*Prompt*.
Your reply should hold every record exactly as given, with no pictures in it.

*Excerpted records*.
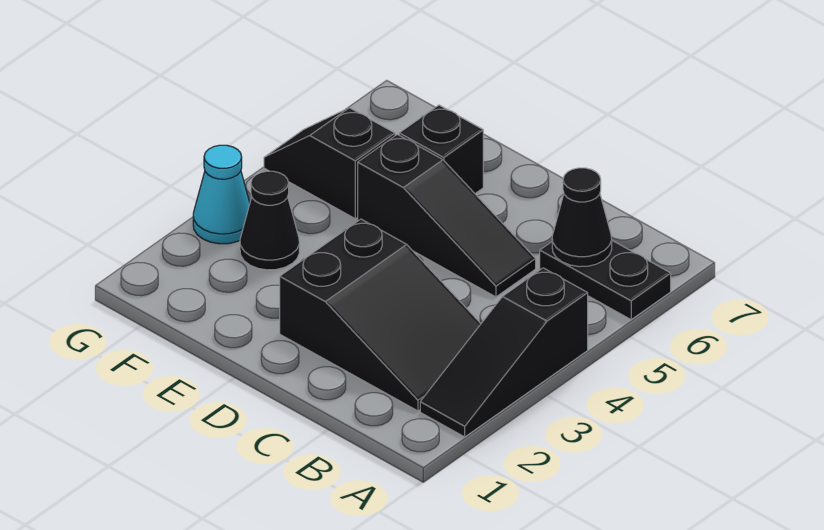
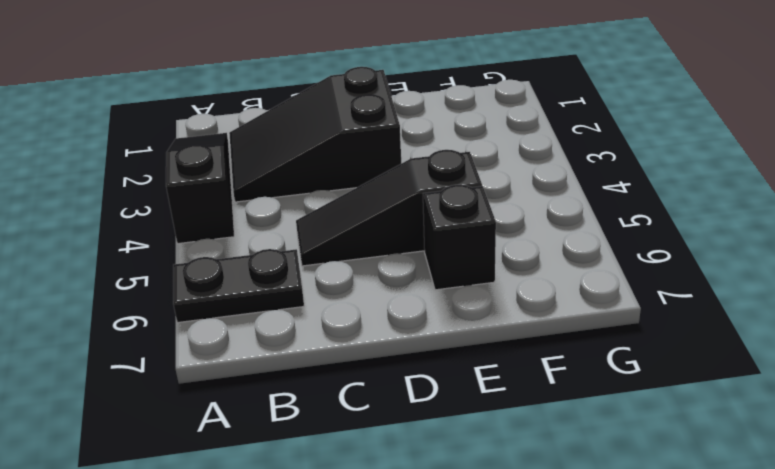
none -> black cone F3 level 1
none -> black slope F5:G5 level 1 top F

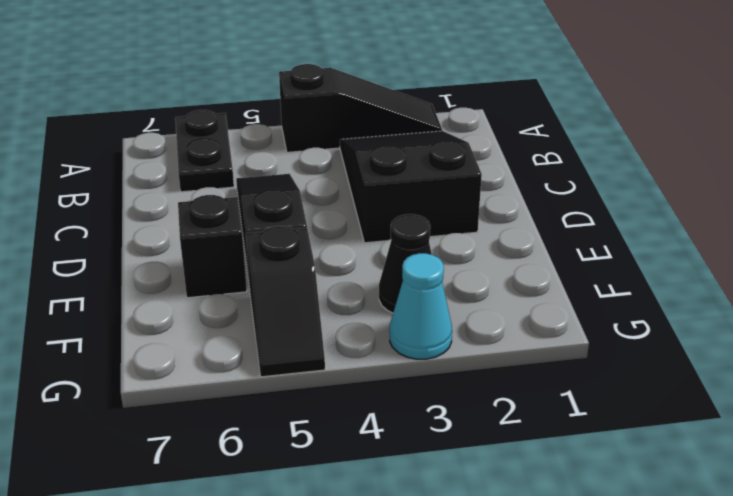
none -> black cone B6 level 2

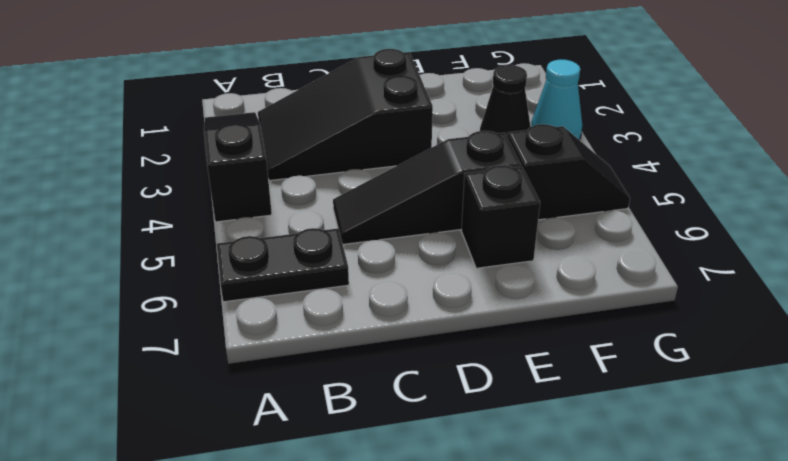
none -> black cone B6 level 2

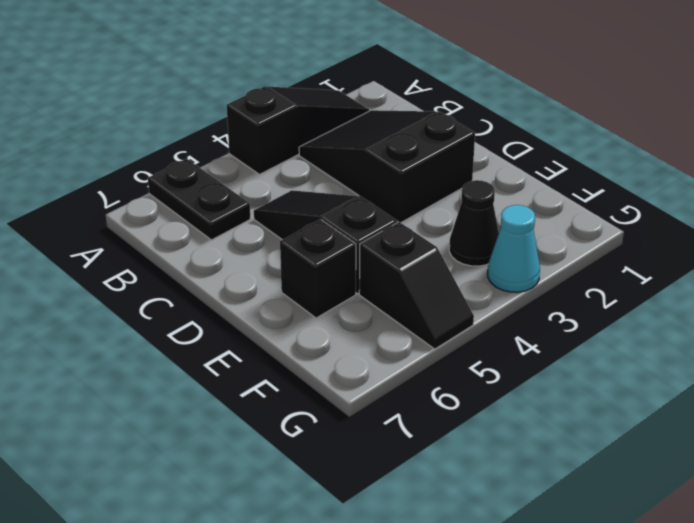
none -> black cone B6 level 2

*Answer to this task*.
none -> black cone F3 level 1
none -> black slope F5:G5 level 1 top F

none -> black cone B6 level 2

none -> black cone B6 level 2

none -> black cone B6 level 2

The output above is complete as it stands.